# Goal of the exercise
Would you copy out each line of the records below that includes the word "square"?

Entries taken from a collection:
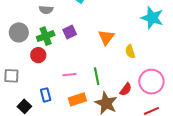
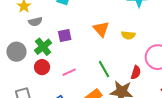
purple square: (70, 32) -> (65, 35), turned 32
yellow semicircle: (130, 52) -> (128, 35), turned -48
pink line: (69, 75) -> (69, 72), moved

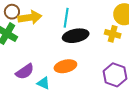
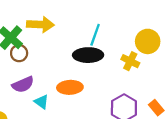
brown circle: (12, 12) -> (19, 53), moved
cyan line: (66, 18) -> (95, 35), moved

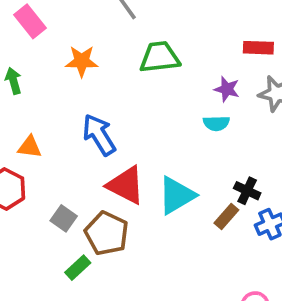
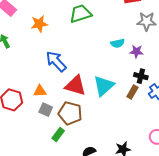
purple star: (227, 89) -> (136, 51), moved
orange triangle: (30, 147) -> (40, 91), moved

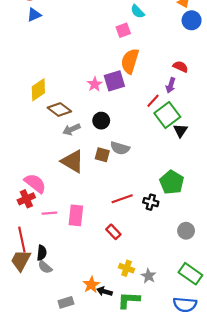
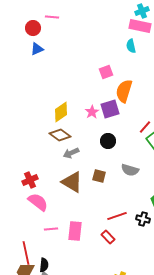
cyan semicircle: (138, 12) -> (131, 46), turned 32
pink square: (123, 30) -> (106, 72), moved
yellow diamond: (38, 90) -> (61, 112), moved
black circle: (101, 121) -> (108, 141), moved
gray semicircle: (120, 148) -> (130, 170), moved
red cross: (26, 199) -> (30, 180), moved
red rectangle: (113, 232) -> (108, 237), moved

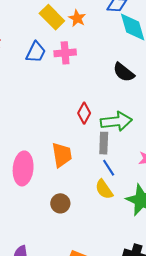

# Result of this task
purple square: (70, 32) -> (65, 35), turned 32
pink square: (123, 30) -> (106, 72), moved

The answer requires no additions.